### TRY IT:
Once you find the line containing "desk: (237, 69) -> (686, 480), moved" in the data below, copy it and each following line exactly, up to and including the line containing "bench: (85, 320) -> (168, 239), moved", and nothing else.

### EXTRACTED INFORMATION:
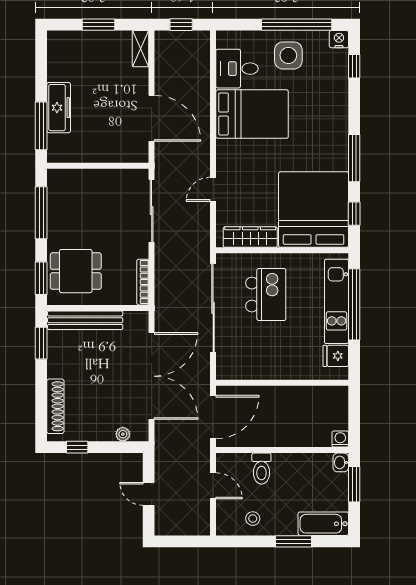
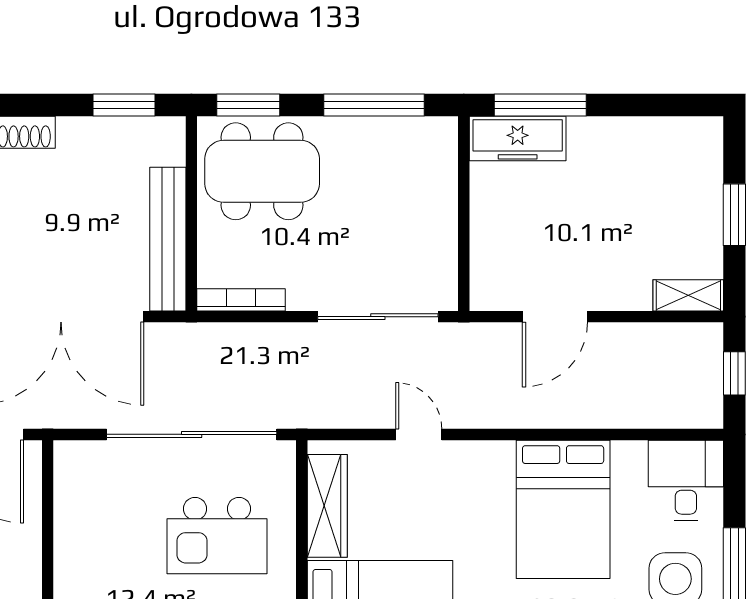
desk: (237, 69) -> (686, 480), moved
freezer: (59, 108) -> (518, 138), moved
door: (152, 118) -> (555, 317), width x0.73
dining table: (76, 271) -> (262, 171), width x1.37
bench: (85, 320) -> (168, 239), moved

* * *

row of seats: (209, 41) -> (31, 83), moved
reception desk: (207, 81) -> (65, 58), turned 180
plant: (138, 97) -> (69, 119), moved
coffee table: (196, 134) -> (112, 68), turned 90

### OUTPUT:
desk: (237, 69) -> (686, 480), moved
freezer: (59, 108) -> (518, 138), moved
door: (152, 118) -> (555, 317), width x0.73
dining table: (76, 271) -> (262, 171), width x1.37
bench: (85, 320) -> (168, 239), moved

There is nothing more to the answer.